§ THE TASK
Within the listing below, show every line that contains the word "brown".

==== DATA SHOWN

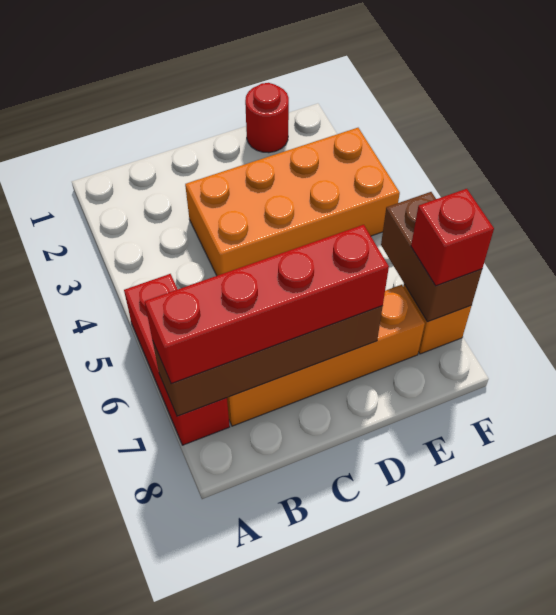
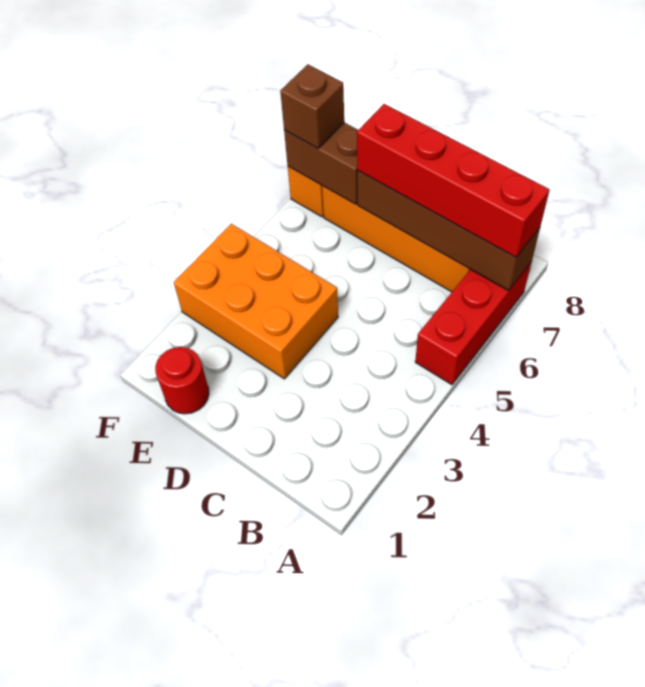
orange brick C3:F4 level 1 -> orange brick D3:F4 level 1
brown brick F6:F7 level 2 -> brown brick E7:F7 level 2
red brick F7 level 3 -> brown brick F7 level 3

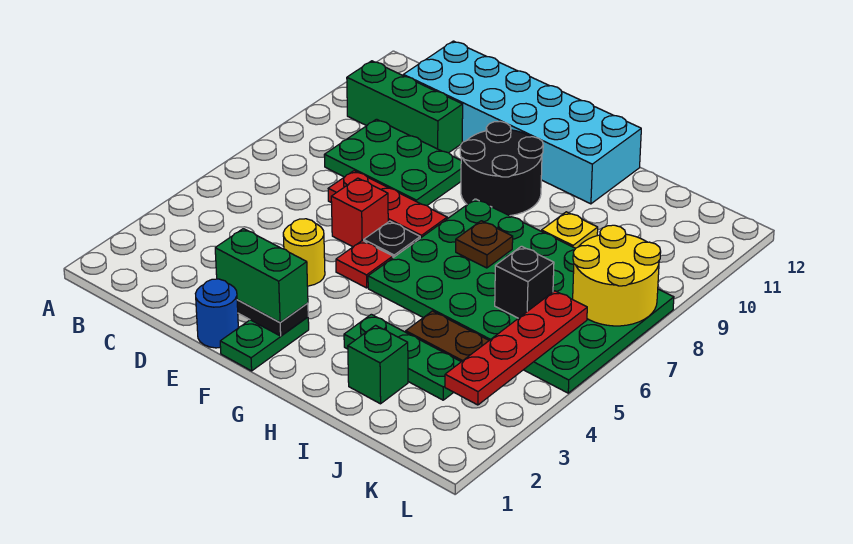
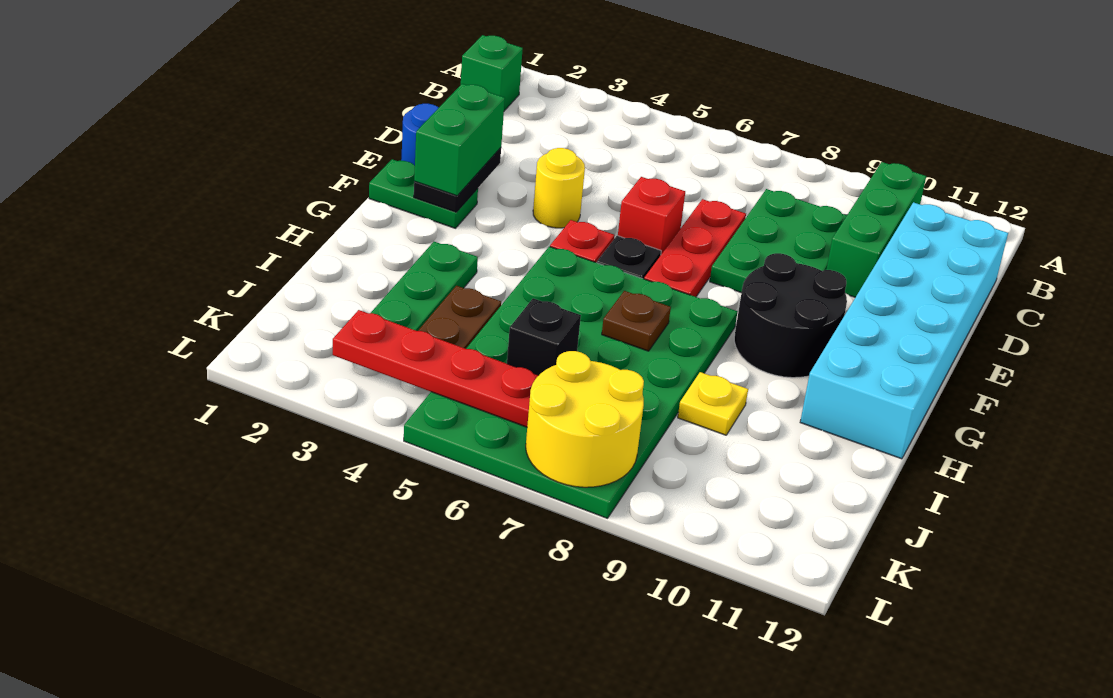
green brick I2 level 1 -> green brick B1 level 1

========

§ RESPONSE TO THE TASK
brown brick F6:F7 level 2 -> brown brick E7:F7 level 2
red brick F7 level 3 -> brown brick F7 level 3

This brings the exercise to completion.